**What is expected:** Could you quote, word for word, the lines starting at the one containing "47: 11:28 -> 12:13" and ending at the one containing "Zara: 11:58 -> 00:32", with both of those lines included?

**The input:**
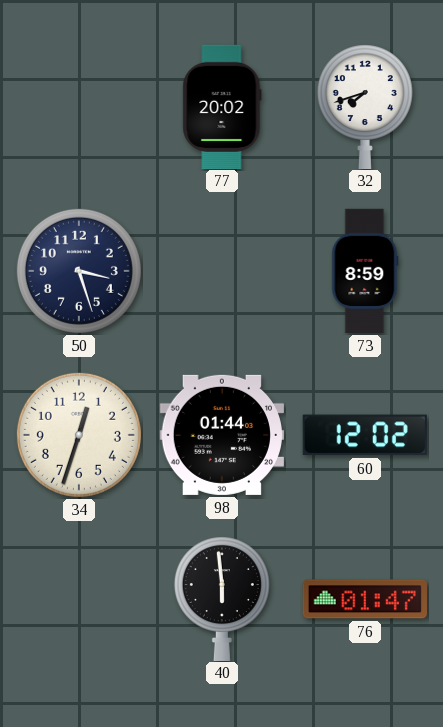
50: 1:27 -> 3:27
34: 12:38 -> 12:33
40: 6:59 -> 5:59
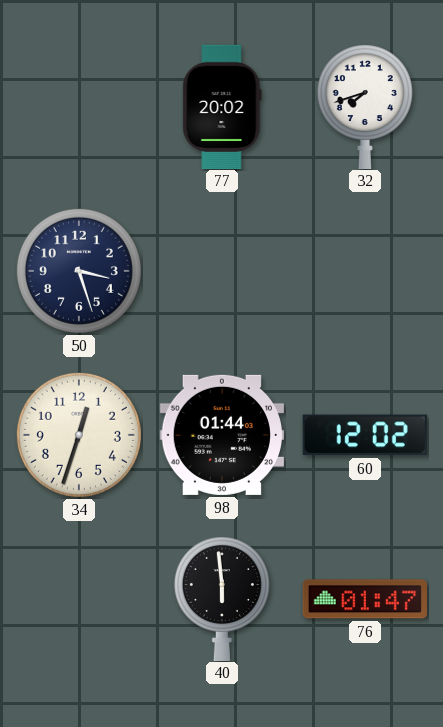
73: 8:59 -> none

---

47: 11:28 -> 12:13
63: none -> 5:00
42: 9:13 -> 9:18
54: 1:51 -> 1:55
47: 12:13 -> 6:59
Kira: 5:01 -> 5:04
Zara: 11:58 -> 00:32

**Solution to the exercise:**
47: 11:28 -> 12:13
63: none -> 5:00
42: 9:13 -> 9:18
54: 1:51 -> 1:55
47: 12:13 -> 6:59
Kira: 5:01 -> 5:04
Zara: 11:58 -> 00:32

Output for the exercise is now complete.